TASK INPUTS:

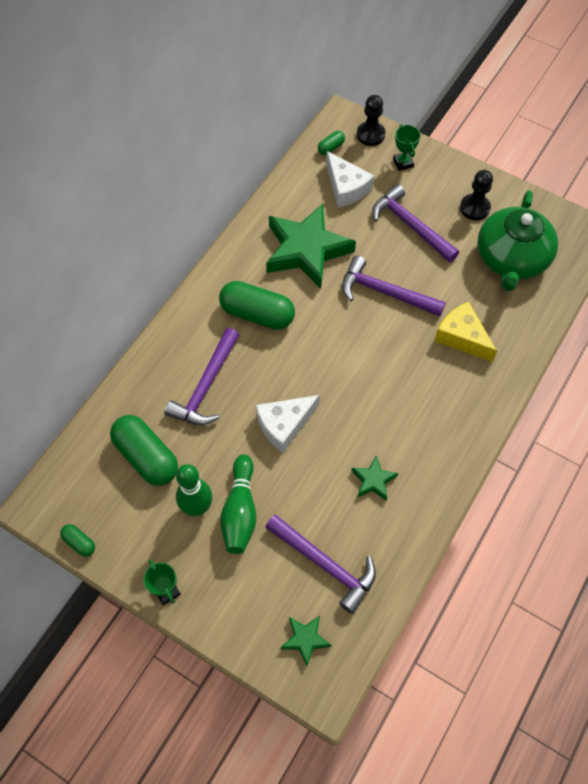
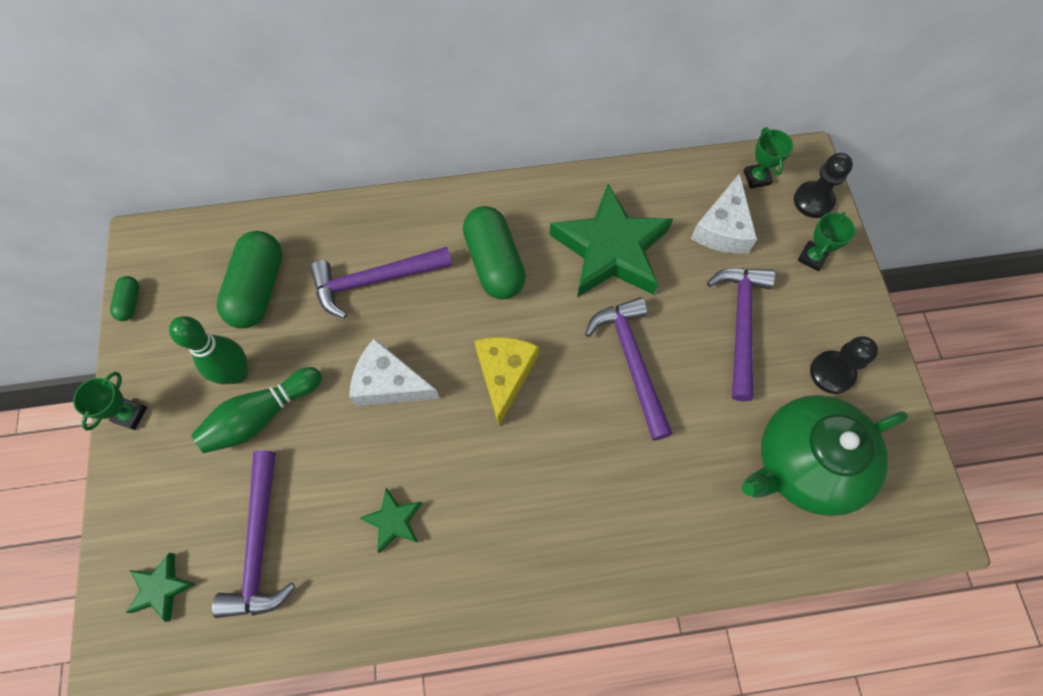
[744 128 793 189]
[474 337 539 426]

--

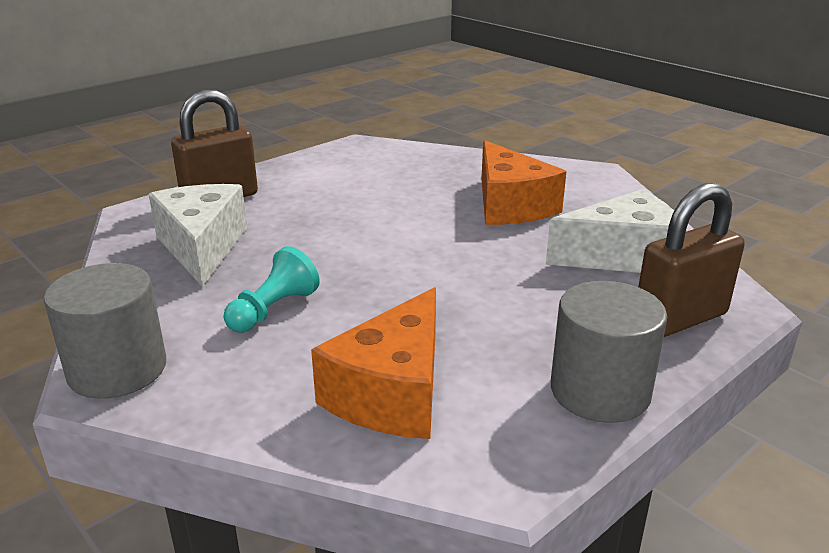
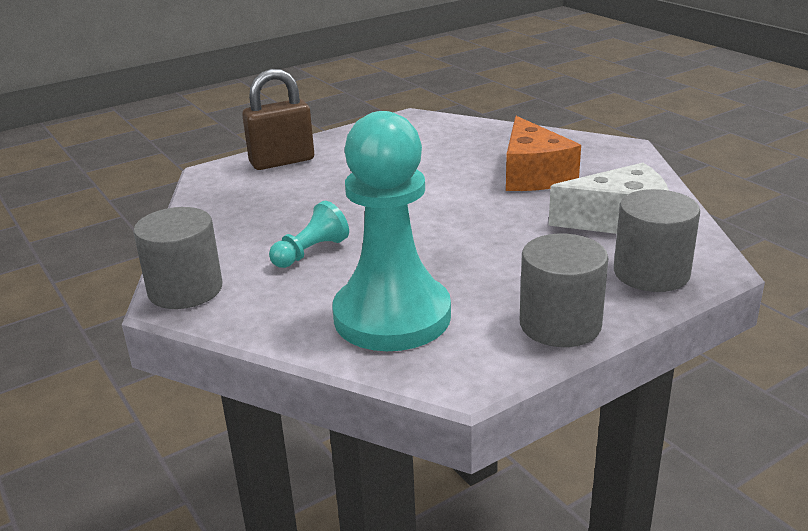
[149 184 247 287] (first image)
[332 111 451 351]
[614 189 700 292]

...

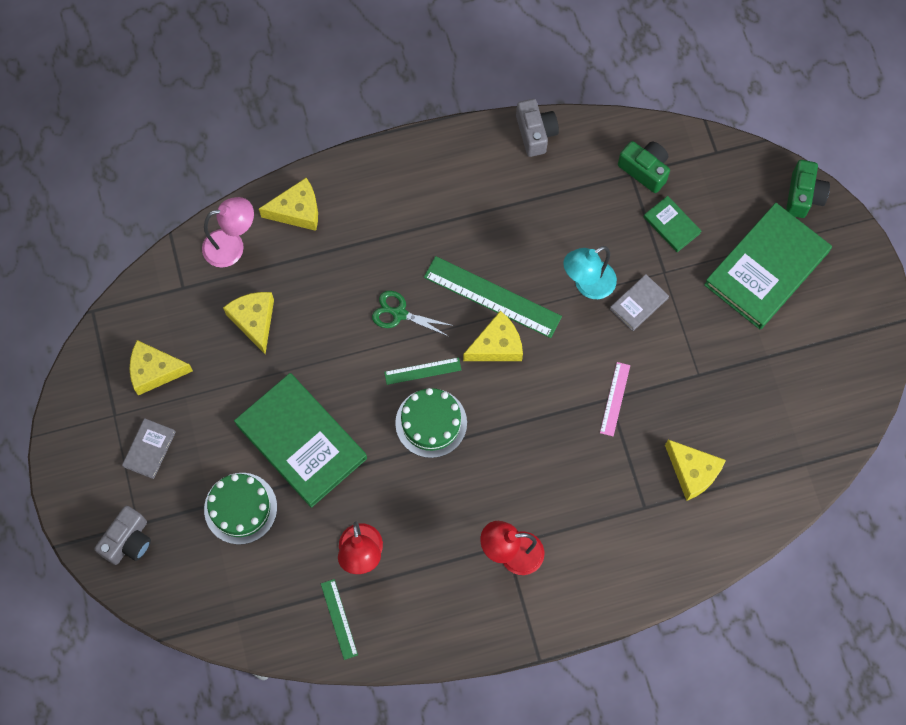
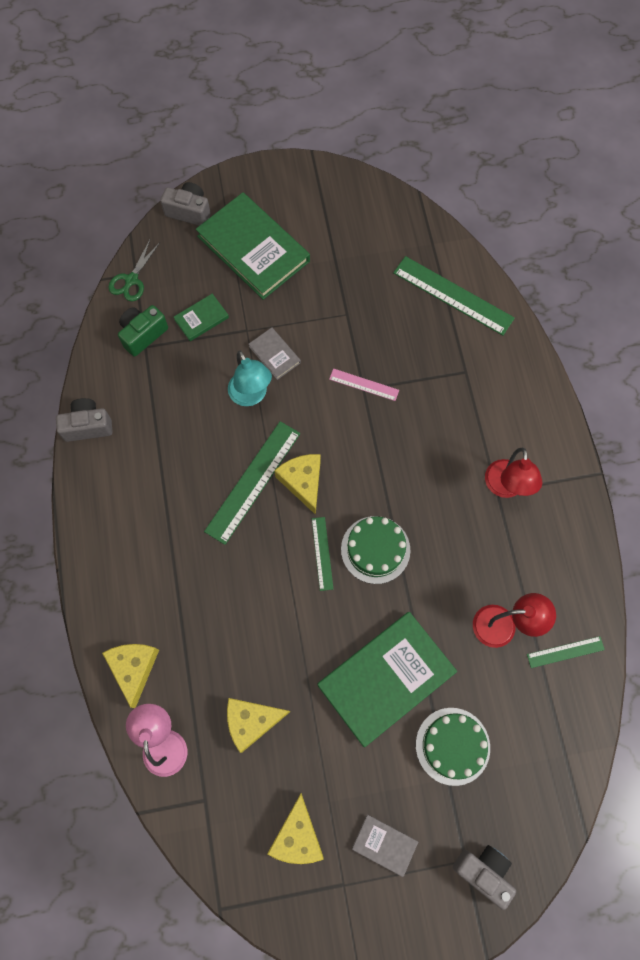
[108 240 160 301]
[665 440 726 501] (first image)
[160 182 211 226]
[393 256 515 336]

WHAT IS NEEDED: Should a line in the material contain "image", copy it.

ANSWER BOX:
[149 184 247 287] (first image)
[665 440 726 501] (first image)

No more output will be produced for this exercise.